■ **WHAT YOU HAVE TO DO**:
Collect each line of the records containing the string "ball".

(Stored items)

※ ※ ※

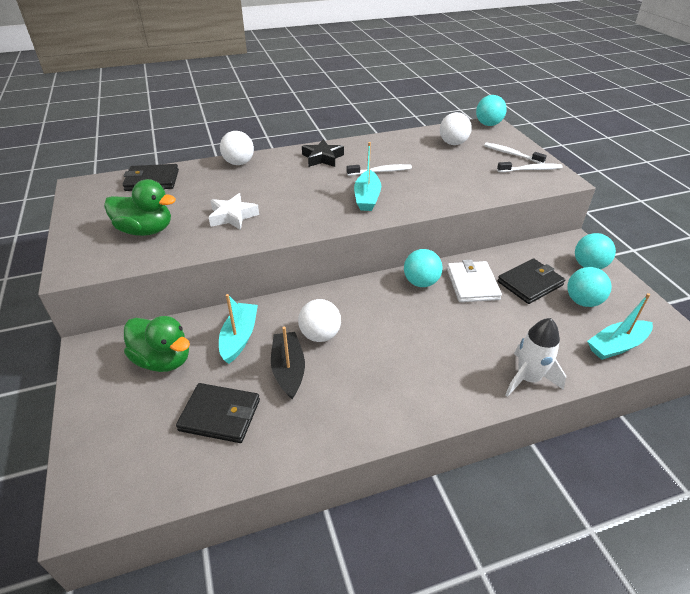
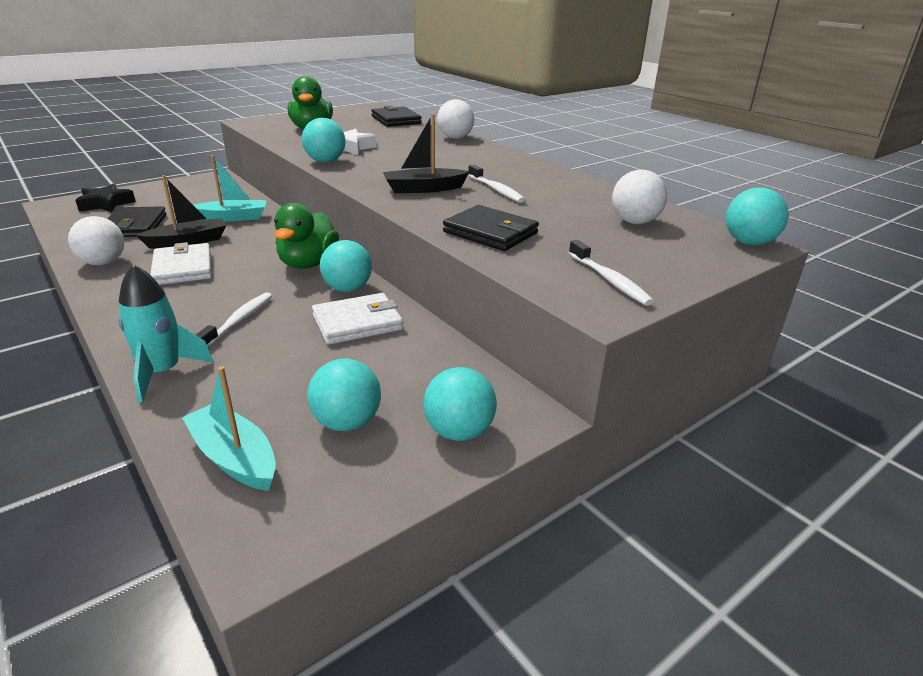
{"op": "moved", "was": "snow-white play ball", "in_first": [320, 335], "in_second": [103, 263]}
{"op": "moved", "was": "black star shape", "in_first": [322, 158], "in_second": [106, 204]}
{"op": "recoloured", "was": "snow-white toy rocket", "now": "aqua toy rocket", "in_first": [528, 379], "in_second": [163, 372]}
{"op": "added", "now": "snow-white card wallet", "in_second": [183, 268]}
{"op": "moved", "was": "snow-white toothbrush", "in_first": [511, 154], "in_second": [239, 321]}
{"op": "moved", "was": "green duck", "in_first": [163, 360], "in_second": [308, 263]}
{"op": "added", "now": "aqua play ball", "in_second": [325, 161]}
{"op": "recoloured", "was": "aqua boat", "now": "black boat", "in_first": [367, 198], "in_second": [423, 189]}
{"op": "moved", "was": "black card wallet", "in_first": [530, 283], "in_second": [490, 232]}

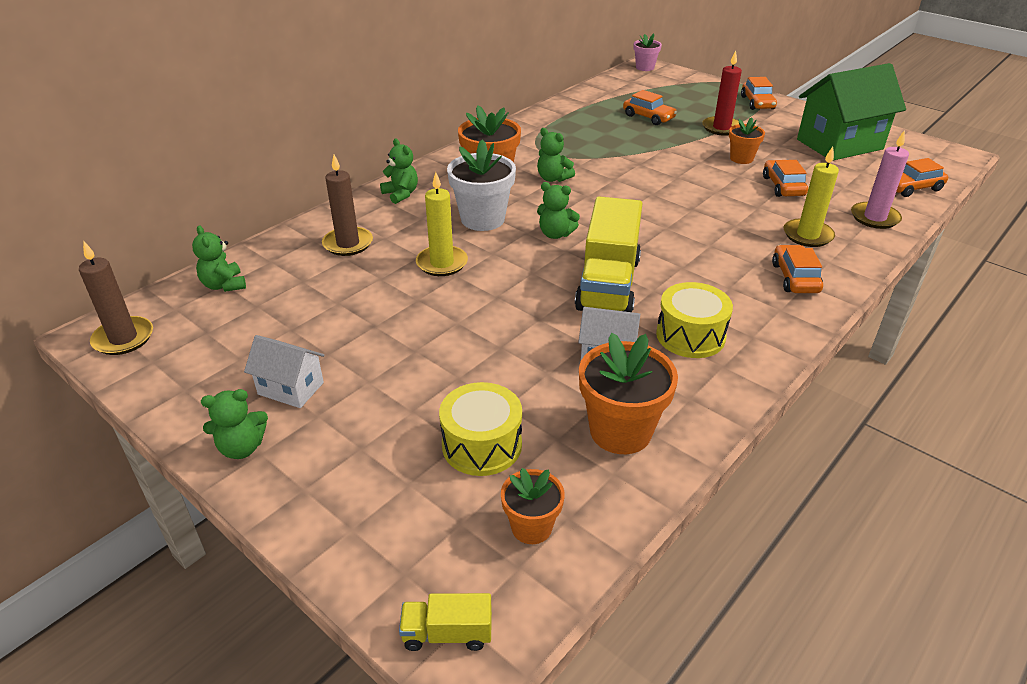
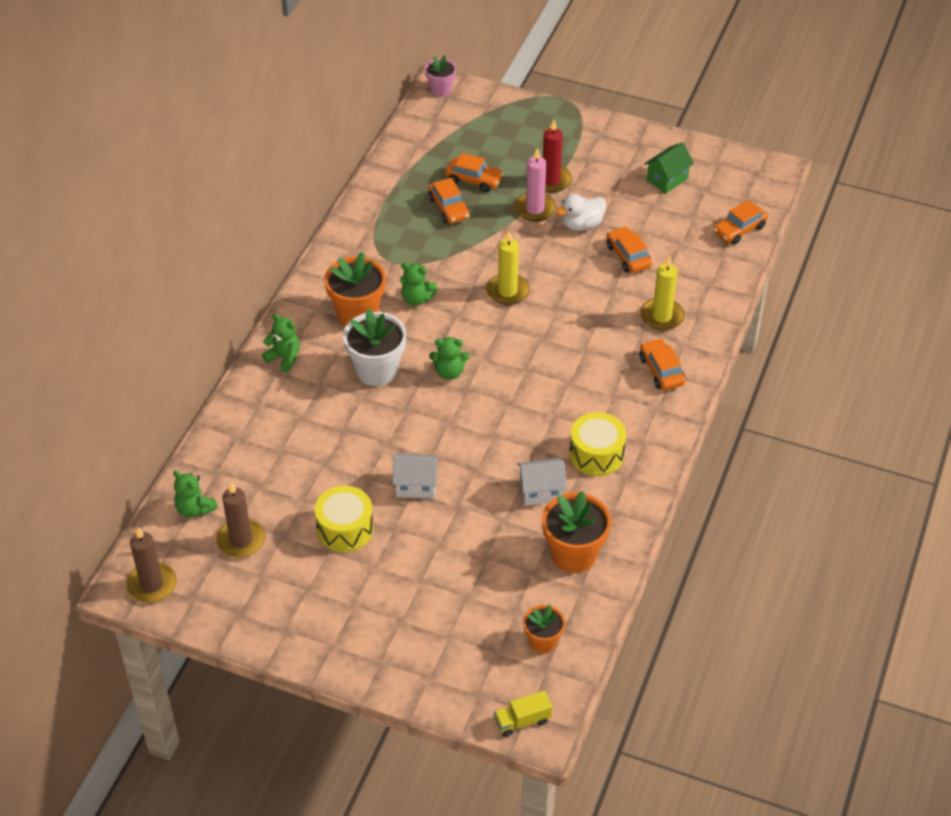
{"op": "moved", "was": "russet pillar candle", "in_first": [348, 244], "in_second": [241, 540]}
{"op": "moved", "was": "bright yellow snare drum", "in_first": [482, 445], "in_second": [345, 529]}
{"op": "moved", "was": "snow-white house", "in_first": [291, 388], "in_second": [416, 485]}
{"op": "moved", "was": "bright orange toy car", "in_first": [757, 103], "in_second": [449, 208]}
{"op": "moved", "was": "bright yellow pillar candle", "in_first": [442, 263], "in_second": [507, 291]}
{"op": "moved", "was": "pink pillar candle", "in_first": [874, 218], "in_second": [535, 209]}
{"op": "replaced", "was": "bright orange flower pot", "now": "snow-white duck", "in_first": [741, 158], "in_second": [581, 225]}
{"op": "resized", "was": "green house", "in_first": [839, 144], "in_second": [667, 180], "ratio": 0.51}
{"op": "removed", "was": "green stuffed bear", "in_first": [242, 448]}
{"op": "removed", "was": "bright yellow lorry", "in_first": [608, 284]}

※ ※ ※

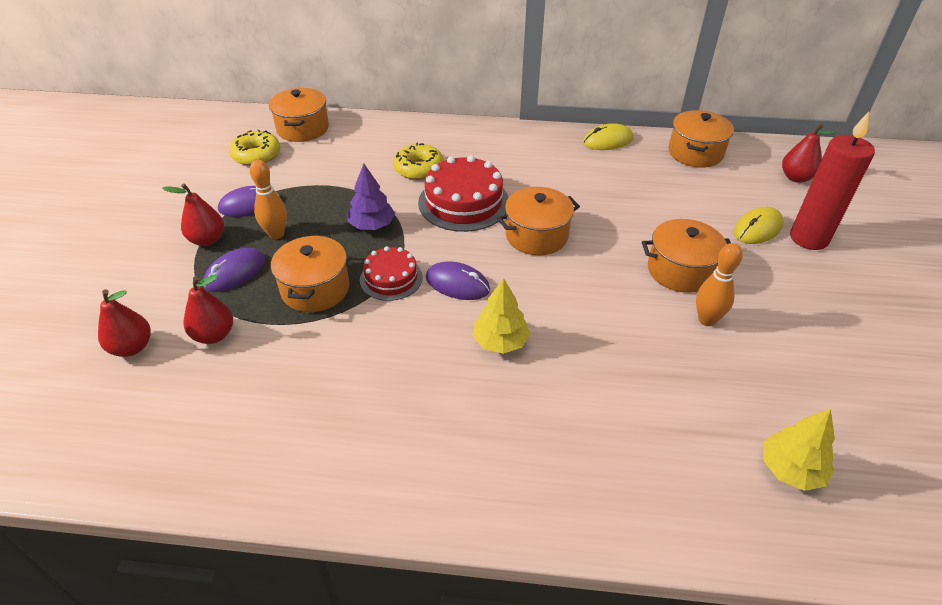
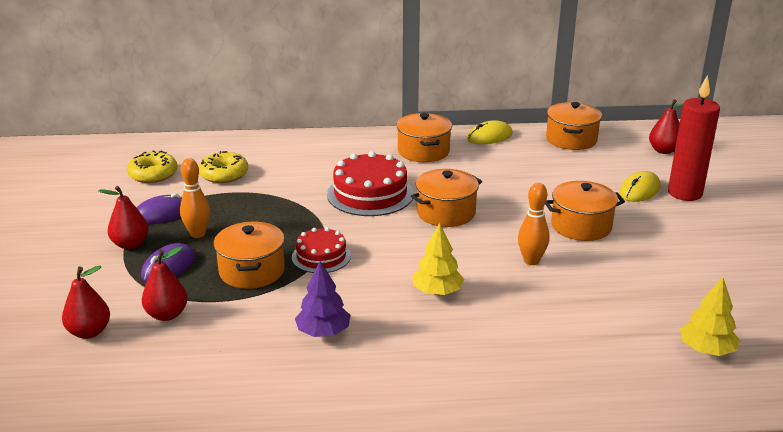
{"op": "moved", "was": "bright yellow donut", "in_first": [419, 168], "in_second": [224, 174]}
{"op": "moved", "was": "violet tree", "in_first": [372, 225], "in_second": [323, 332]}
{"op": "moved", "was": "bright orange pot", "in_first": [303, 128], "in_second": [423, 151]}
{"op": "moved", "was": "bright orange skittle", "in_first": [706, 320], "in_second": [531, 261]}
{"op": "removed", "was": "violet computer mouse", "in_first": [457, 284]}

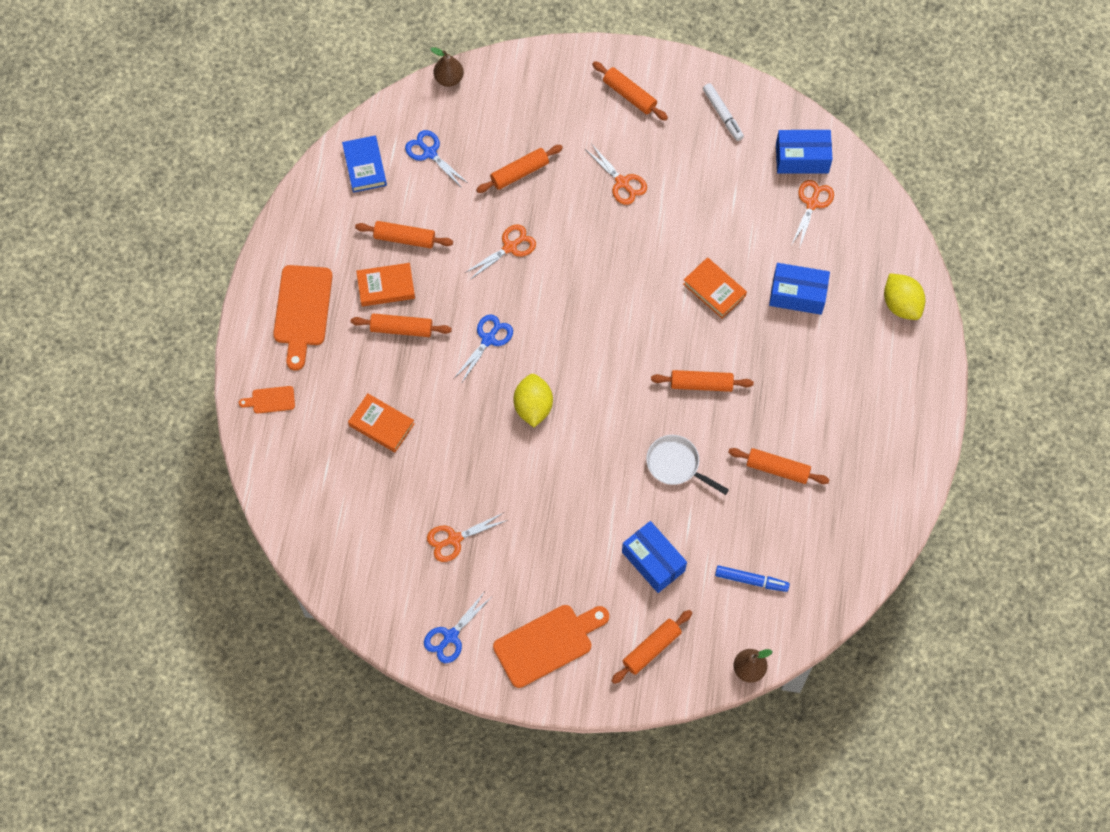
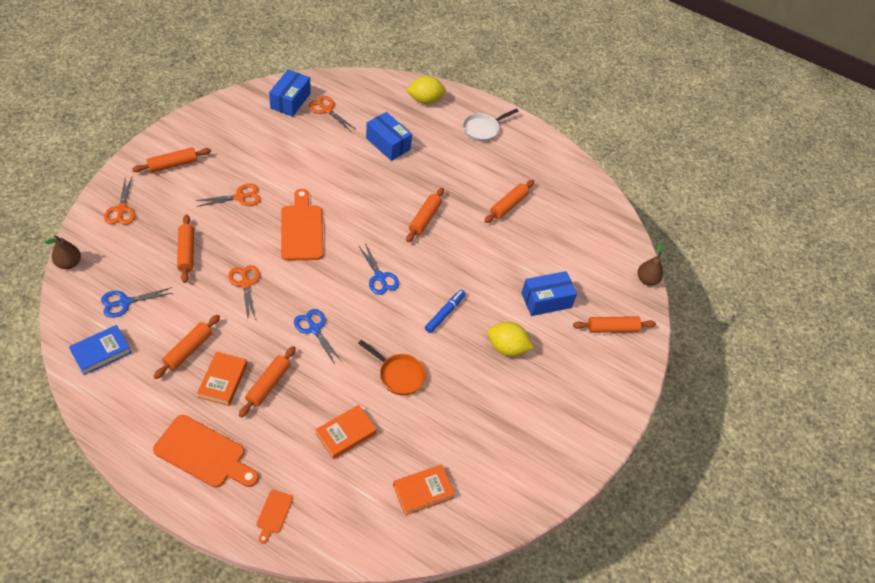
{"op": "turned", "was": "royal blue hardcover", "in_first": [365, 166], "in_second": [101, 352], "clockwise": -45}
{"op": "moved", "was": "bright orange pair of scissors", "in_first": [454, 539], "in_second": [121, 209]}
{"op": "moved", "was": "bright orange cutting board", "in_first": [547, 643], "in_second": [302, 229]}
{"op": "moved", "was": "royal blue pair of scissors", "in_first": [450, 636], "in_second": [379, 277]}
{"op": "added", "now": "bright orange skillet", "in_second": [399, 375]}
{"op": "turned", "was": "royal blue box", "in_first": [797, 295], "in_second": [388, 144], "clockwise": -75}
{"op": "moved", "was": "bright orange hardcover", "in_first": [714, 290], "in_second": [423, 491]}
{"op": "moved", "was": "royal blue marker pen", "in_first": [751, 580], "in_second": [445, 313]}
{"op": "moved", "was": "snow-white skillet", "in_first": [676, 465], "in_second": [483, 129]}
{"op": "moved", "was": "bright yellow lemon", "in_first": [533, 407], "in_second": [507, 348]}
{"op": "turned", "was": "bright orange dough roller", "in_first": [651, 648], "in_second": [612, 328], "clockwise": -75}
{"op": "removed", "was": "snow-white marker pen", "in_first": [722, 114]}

※ ※ ※

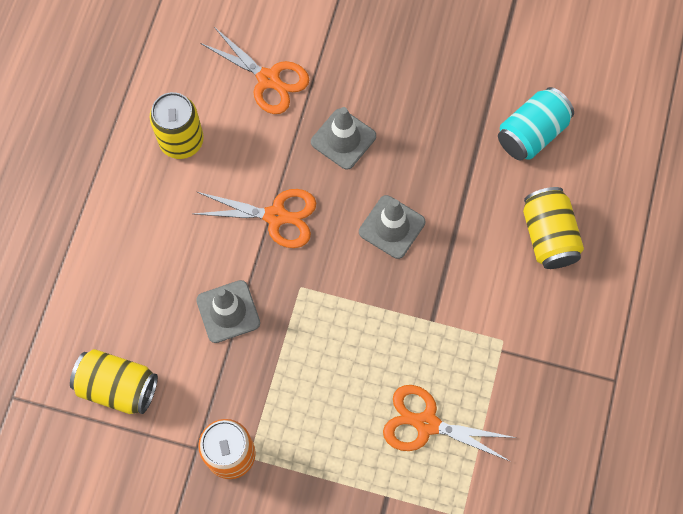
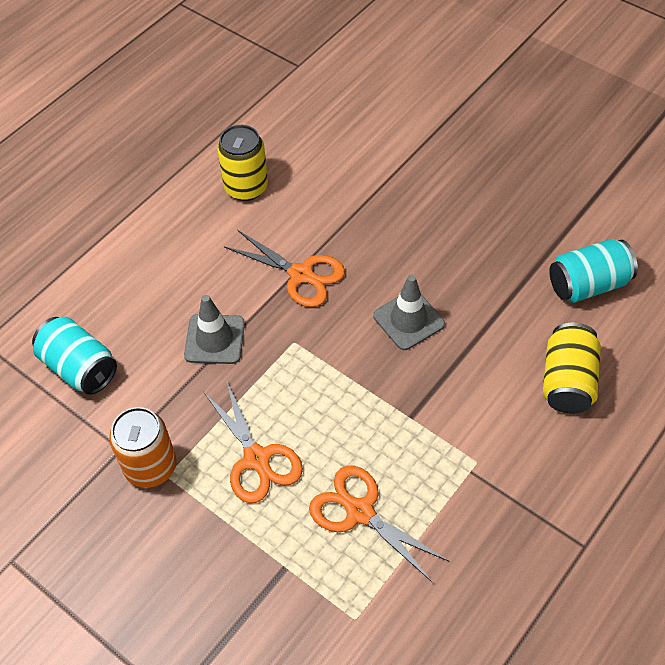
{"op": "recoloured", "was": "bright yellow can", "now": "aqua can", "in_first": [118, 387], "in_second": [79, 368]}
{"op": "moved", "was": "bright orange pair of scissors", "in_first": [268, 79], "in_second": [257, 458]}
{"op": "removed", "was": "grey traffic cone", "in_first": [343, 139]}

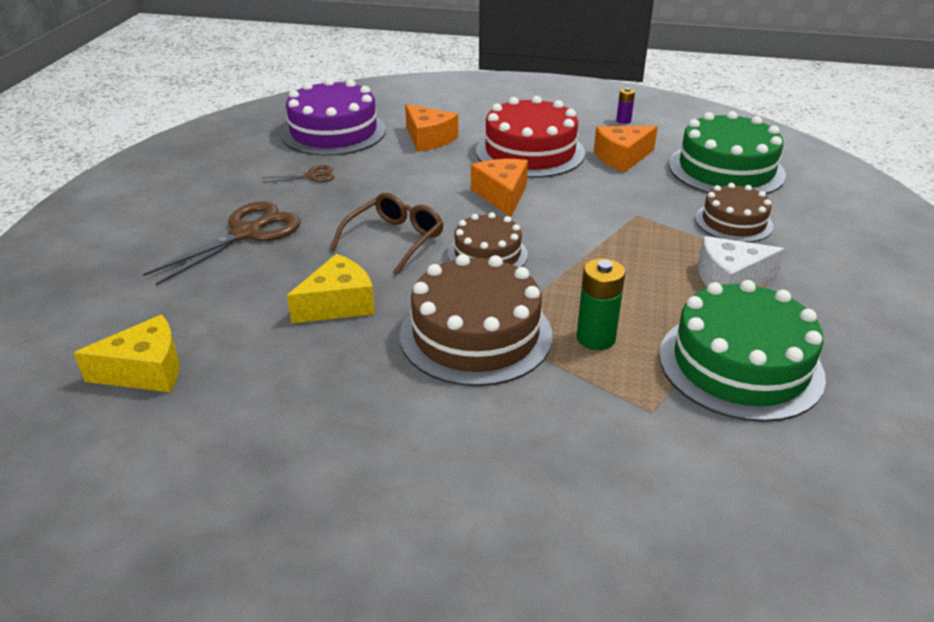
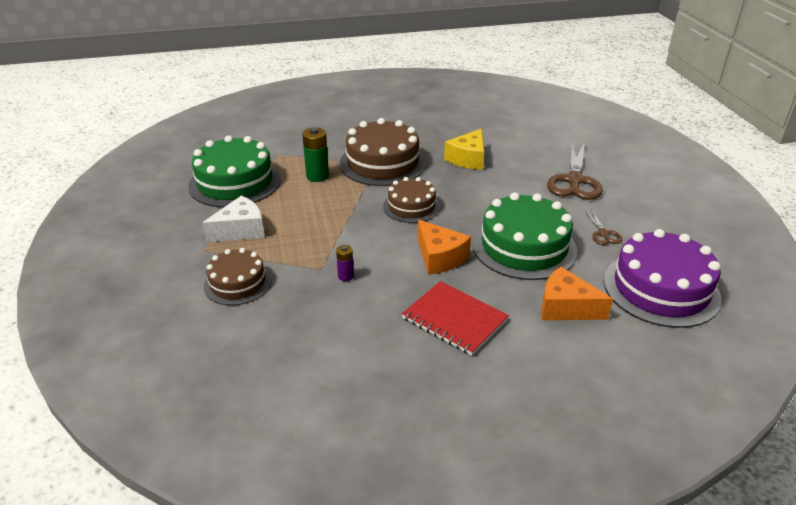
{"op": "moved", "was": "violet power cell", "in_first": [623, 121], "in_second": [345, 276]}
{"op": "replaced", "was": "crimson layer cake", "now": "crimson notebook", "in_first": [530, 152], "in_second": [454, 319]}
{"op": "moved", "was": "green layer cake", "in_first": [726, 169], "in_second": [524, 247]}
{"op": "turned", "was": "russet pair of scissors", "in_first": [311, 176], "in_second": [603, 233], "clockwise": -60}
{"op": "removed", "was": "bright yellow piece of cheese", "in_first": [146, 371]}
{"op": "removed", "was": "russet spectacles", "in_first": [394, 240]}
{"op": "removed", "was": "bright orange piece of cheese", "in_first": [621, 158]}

※ ※ ※

■ **RESPONSE TO THIS EXERCISE**:
{"op": "moved", "was": "snow-white play ball", "in_first": [320, 335], "in_second": [103, 263]}
{"op": "added", "now": "aqua play ball", "in_second": [325, 161]}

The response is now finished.